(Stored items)
★ ★ ★ ★ ★

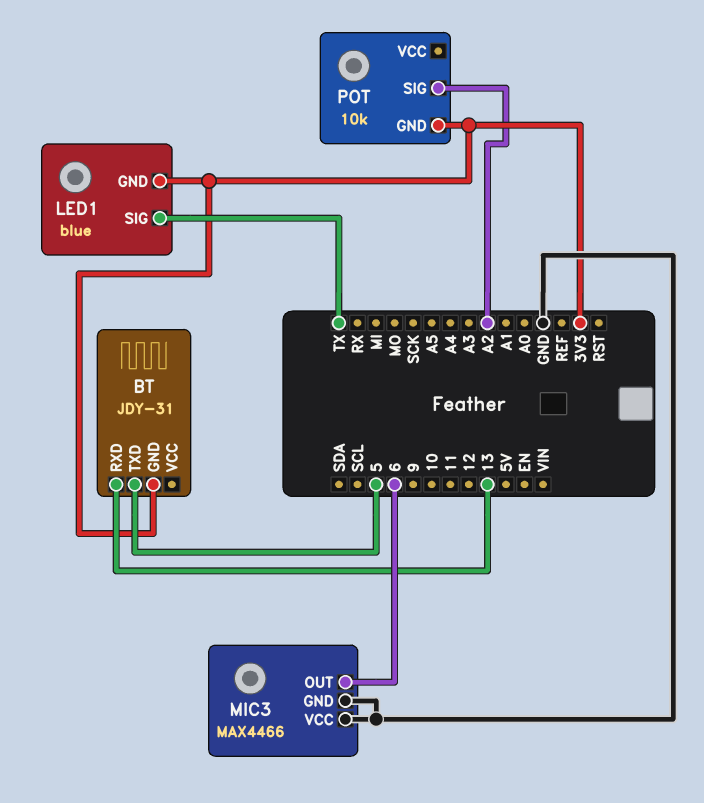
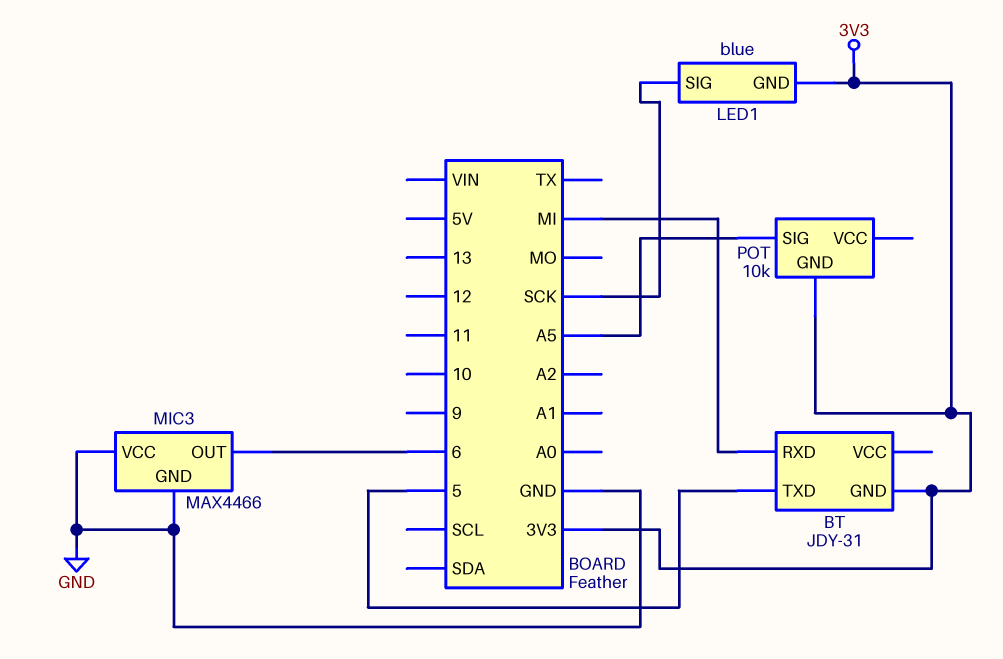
BT pin RXD: 13 -> MI
LED1 pin SIG: TX -> SCK
POT pin SIG: A2 -> A5

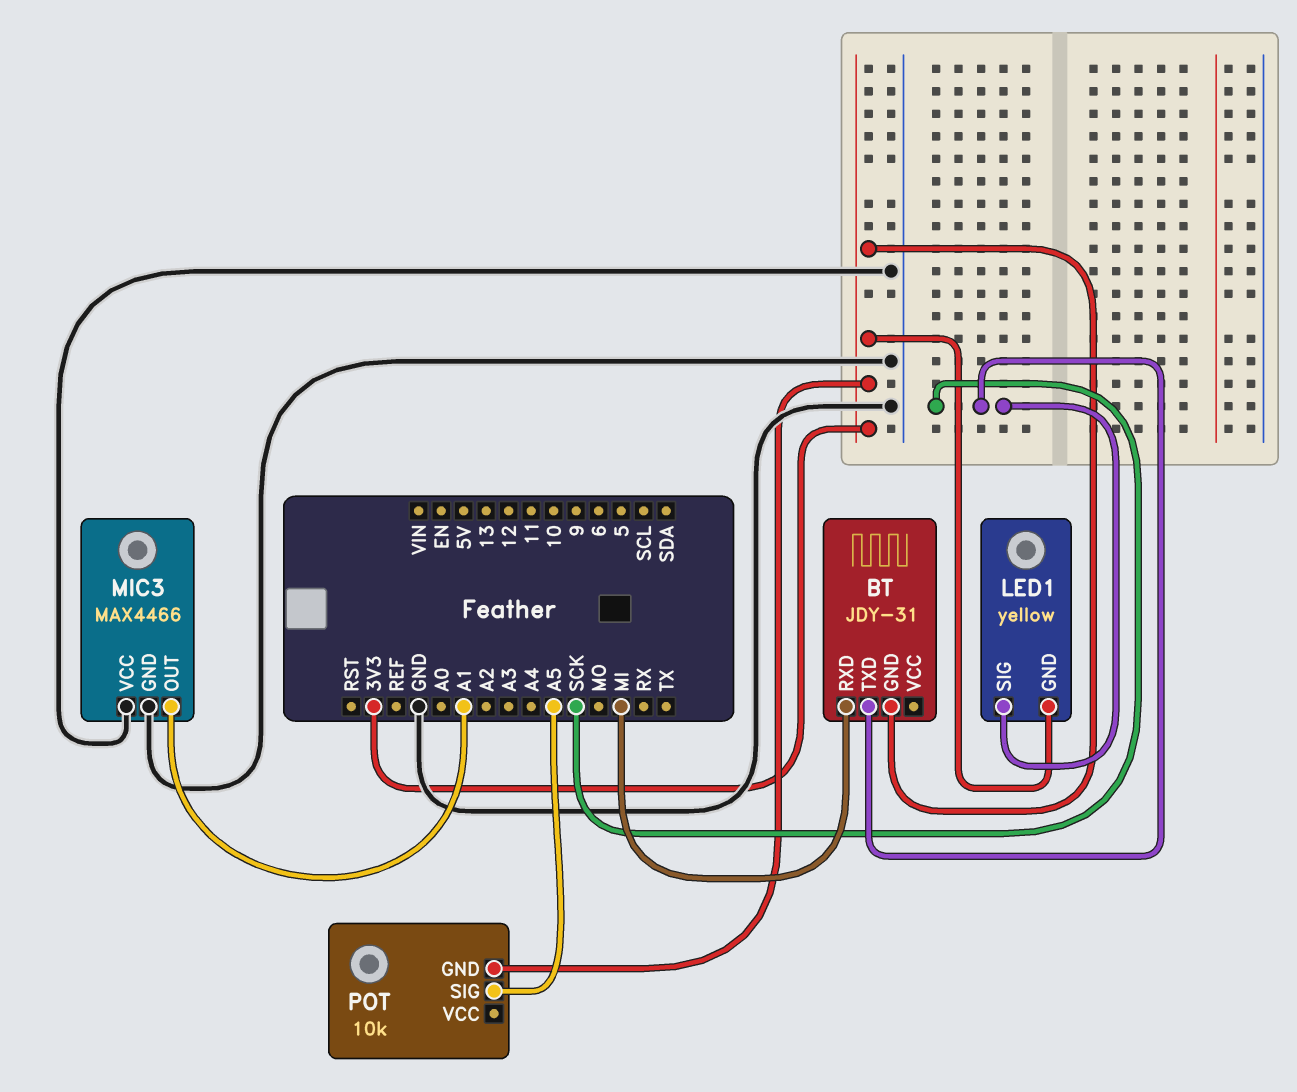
BT pin TXD: 5 -> SCK
LED1: blue -> yellow
MIC3 pin OUT: 6 -> A1

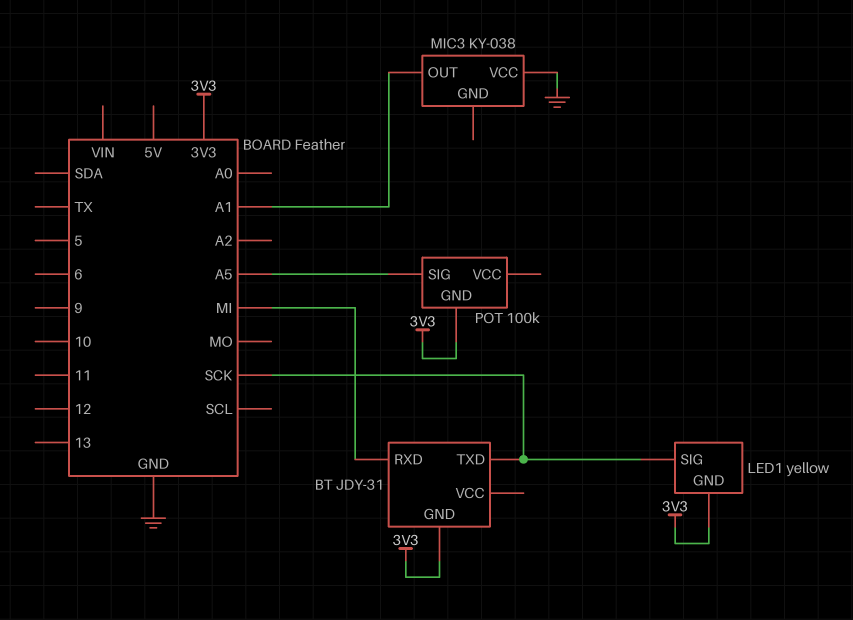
MIC3: MAX4466 -> KY-038
MIC3 pin GND: GND -> none
POT: 10k -> 100k

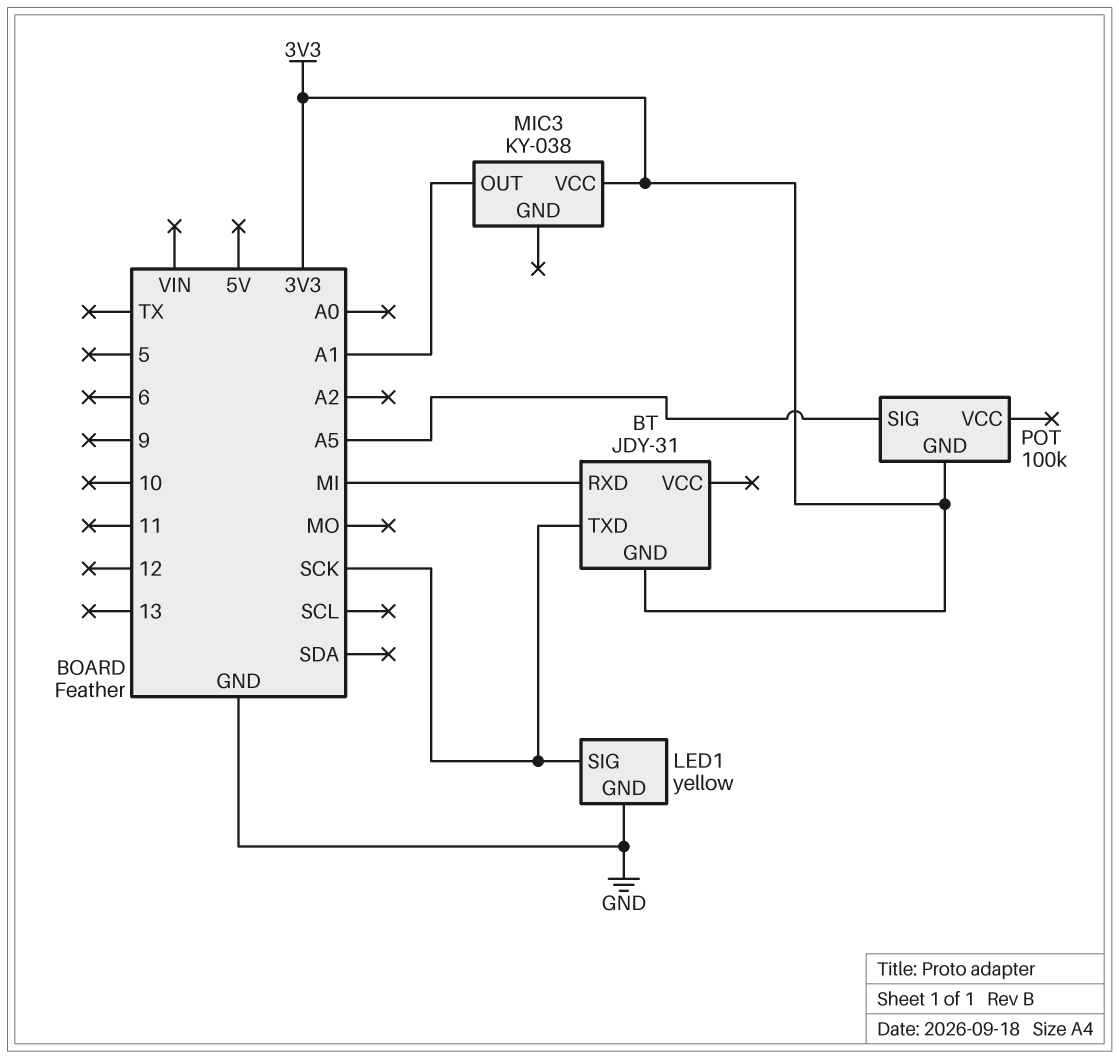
LED1 pin GND: 3V3 -> GND
MIC3 pin VCC: GND -> 3V3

★ ★ ★ ★ ★

• Exercise prompt: Only the text is to be copied: please reproduce the records exactly and drop the pictures.

• Task solution:
BT pin RXD: 13 -> MI
LED1 pin SIG: TX -> SCK
POT pin SIG: A2 -> A5

BT pin TXD: 5 -> SCK
LED1: blue -> yellow
MIC3 pin OUT: 6 -> A1

MIC3: MAX4466 -> KY-038
MIC3 pin GND: GND -> none
POT: 10k -> 100k

LED1 pin GND: 3V3 -> GND
MIC3 pin VCC: GND -> 3V3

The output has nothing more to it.